▶ EXERCISE REQUIREMENTS
Whenever a line in the data contains "lime", show that line.

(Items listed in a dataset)
_ _ _ _

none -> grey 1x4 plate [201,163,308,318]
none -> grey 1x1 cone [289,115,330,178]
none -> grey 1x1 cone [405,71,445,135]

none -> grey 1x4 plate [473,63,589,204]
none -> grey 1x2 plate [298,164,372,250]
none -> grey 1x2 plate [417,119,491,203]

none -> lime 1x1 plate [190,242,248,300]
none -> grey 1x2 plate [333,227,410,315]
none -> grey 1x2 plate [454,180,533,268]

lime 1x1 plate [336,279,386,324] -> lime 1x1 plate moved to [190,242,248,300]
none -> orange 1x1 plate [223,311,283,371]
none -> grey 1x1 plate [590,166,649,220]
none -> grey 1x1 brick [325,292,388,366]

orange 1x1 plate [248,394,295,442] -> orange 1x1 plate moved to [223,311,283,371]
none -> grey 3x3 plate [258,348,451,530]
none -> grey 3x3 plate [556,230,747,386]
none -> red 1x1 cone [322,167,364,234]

_ _ _ _

▶ OUTPUT BELOW
none -> lime 1x1 plate [190,242,248,300]
lime 1x1 plate [336,279,386,324] -> lime 1x1 plate moved to [190,242,248,300]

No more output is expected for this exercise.